> **Work instructions**
Please retype every record exactly as it appears, omitting the pictures.

> **Material for this exercise**

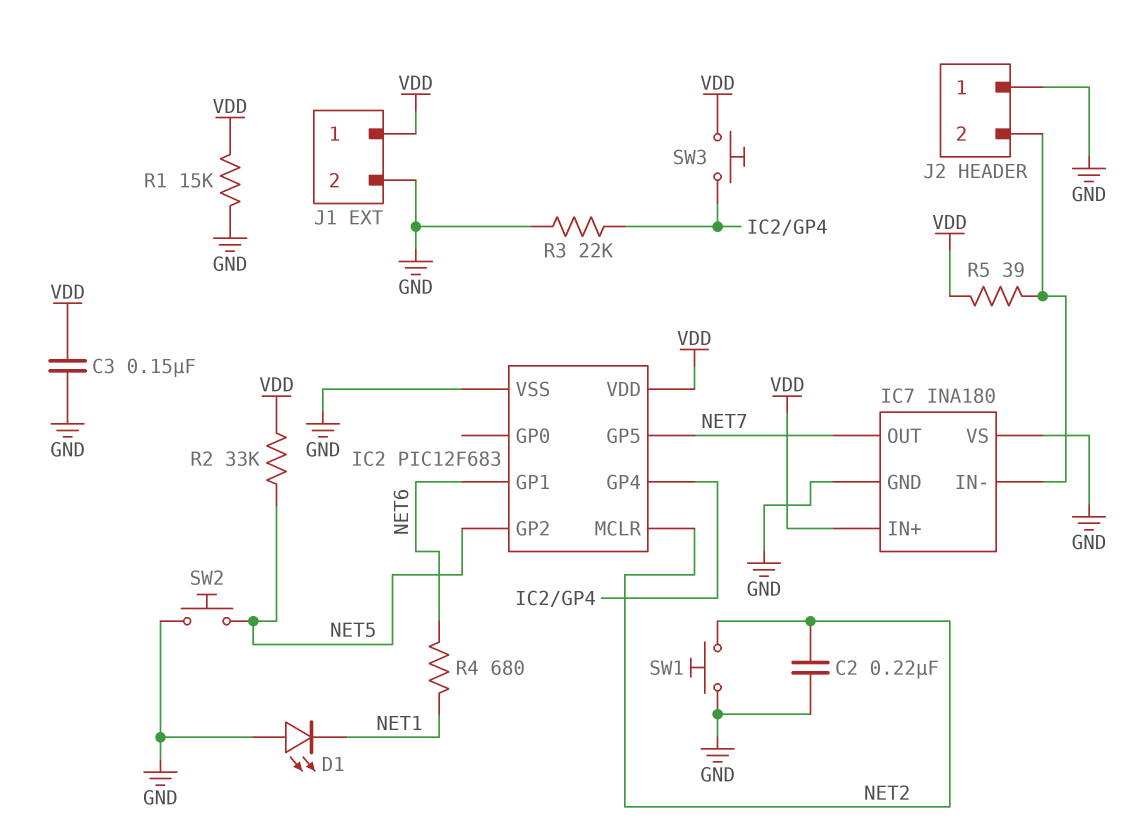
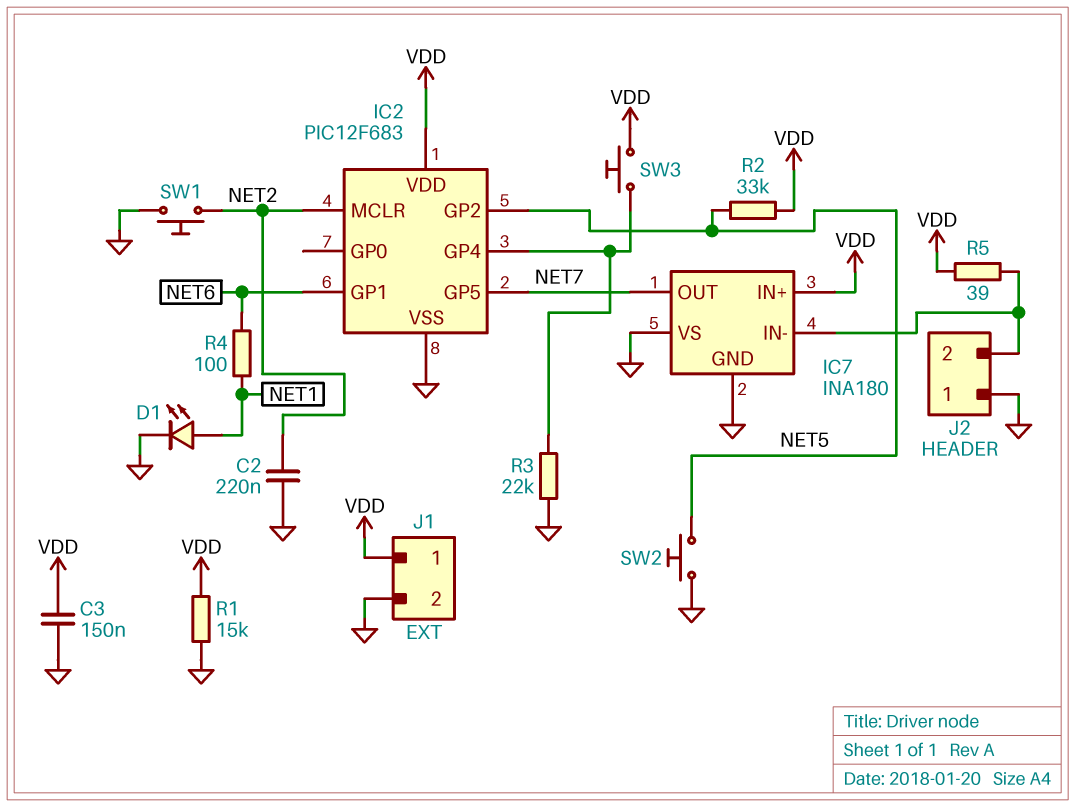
D1: LED (A GND, K NET1) -> LED (A NET1, K GND)
R4: 680 (NET1, NET6) -> 100 (NET1, NET6)

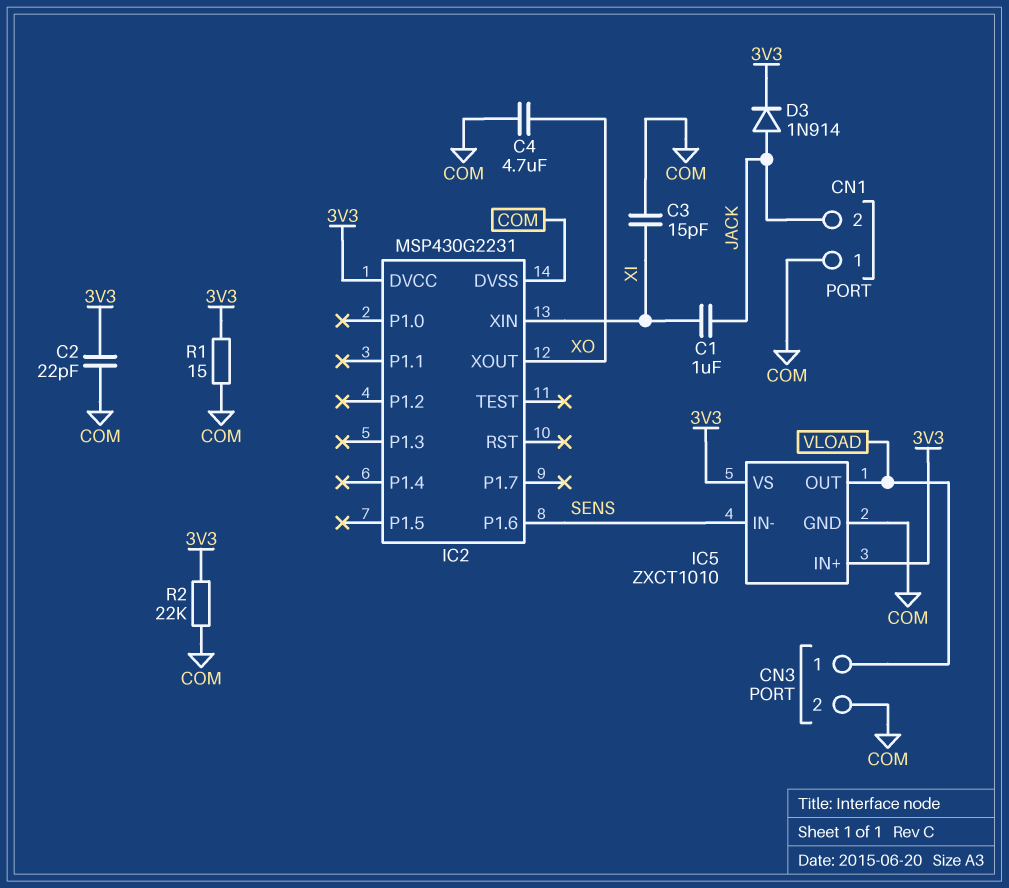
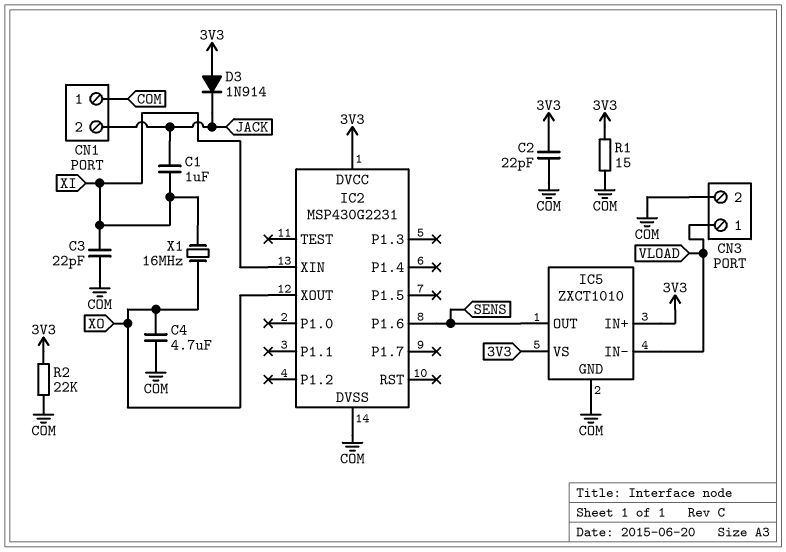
C3: 15pF (COM, XI) -> 22pF (COM, XI)
D3: diode 1N914 (A JACK, K 3V3) -> diode 1N914 (A 3V3, K JACK)
IC5 pin IN-: SENS -> VLOAD
IC5 pin OUT: VLOAD -> SENS
X1: none -> 16MHz (XI, XO)

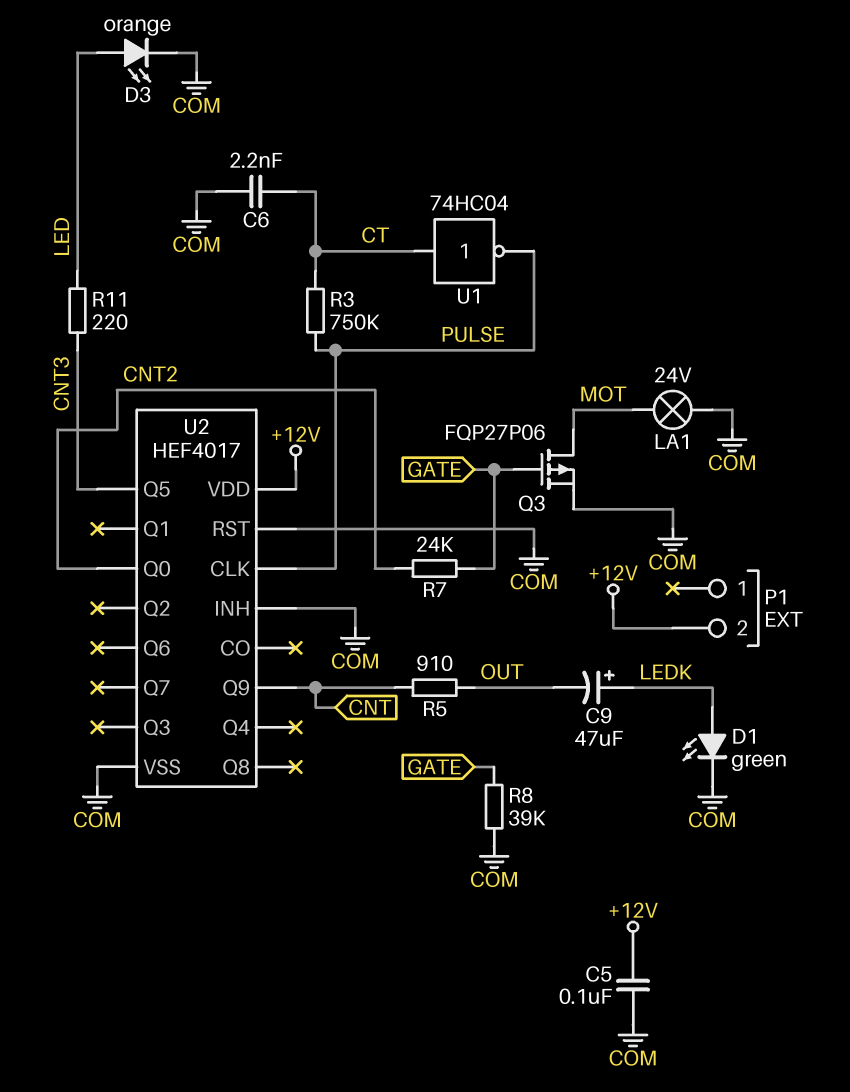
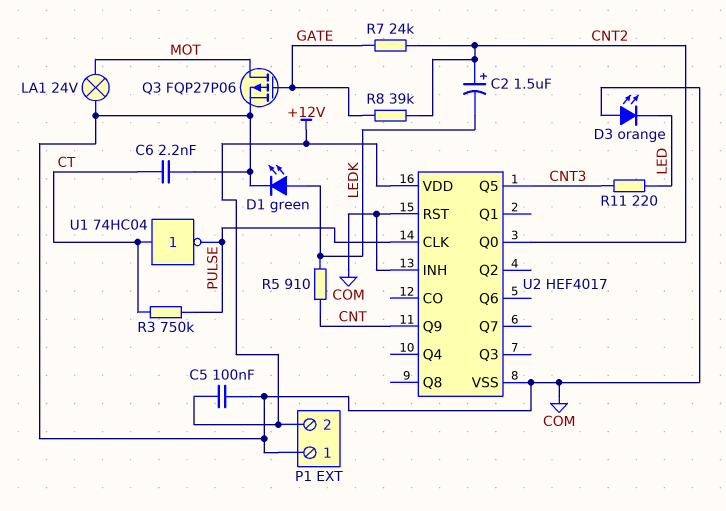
C2: none -> 1.5uF (plus CNT2, minus LEDK)
C9: 47uF (plus LEDK, minus OUT) -> none
D3: LED orange (A LED, K COM) -> LED orange (A COM, K LED)
P1 pin 1: none -> COM
R5: 910 (CNT, OUT) -> 910 (CNT, LEDK)
R8: 39k (COM, GATE) -> 39k (CNT2, GATE)

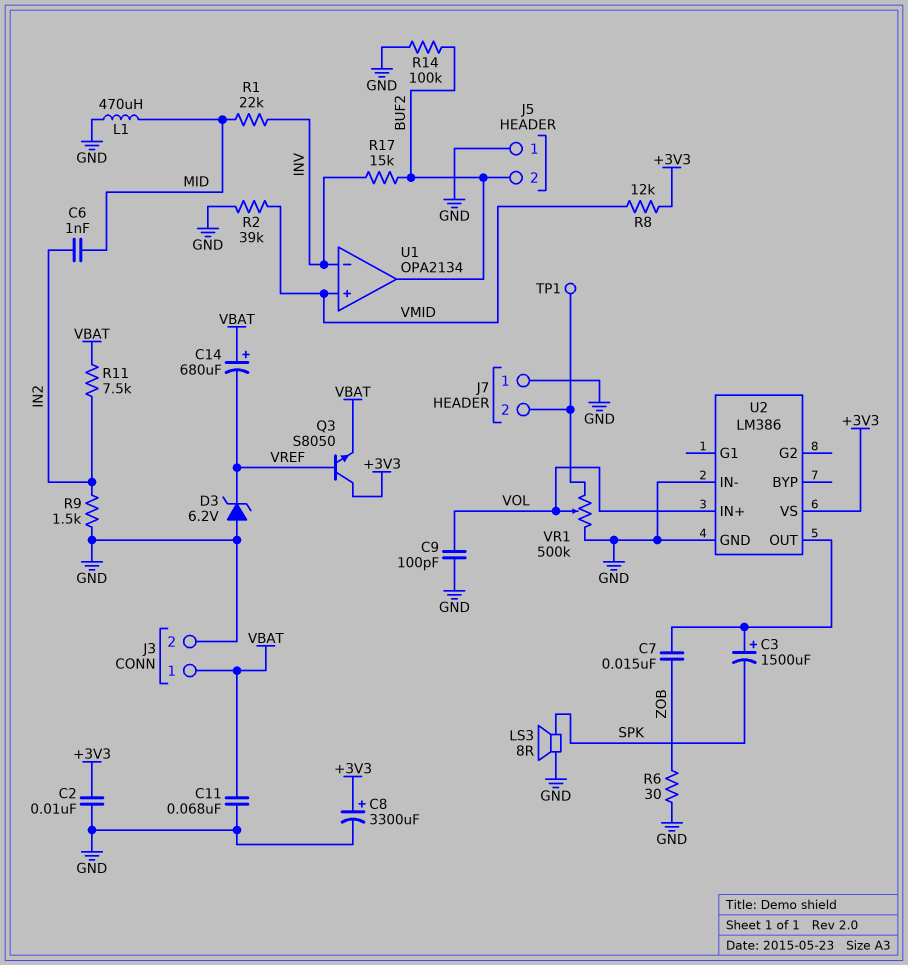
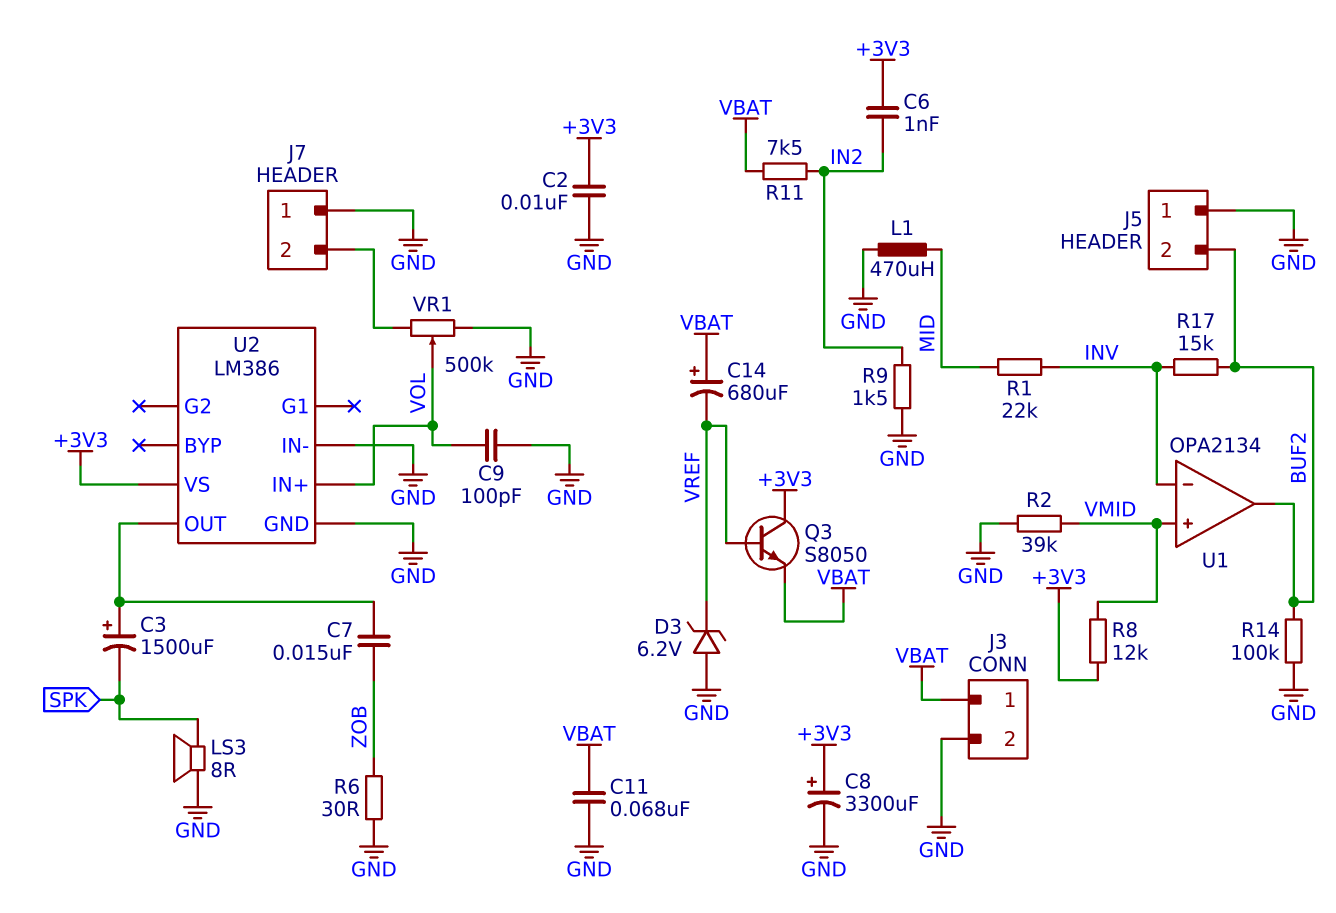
C6: 1nF (IN2, MID) -> 1nF (+3V3, IN2)
TP1: test point (J7/2) -> none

> **Task solution**
D1: LED (A GND, K NET1) -> LED (A NET1, K GND)
R4: 680 (NET1, NET6) -> 100 (NET1, NET6)

C3: 15pF (COM, XI) -> 22pF (COM, XI)
D3: diode 1N914 (A JACK, K 3V3) -> diode 1N914 (A 3V3, K JACK)
IC5 pin IN-: SENS -> VLOAD
IC5 pin OUT: VLOAD -> SENS
X1: none -> 16MHz (XI, XO)

C2: none -> 1.5uF (plus CNT2, minus LEDK)
C9: 47uF (plus LEDK, minus OUT) -> none
D3: LED orange (A LED, K COM) -> LED orange (A COM, K LED)
P1 pin 1: none -> COM
R5: 910 (CNT, OUT) -> 910 (CNT, LEDK)
R8: 39k (COM, GATE) -> 39k (CNT2, GATE)

C6: 1nF (IN2, MID) -> 1nF (+3V3, IN2)
TP1: test point (J7/2) -> none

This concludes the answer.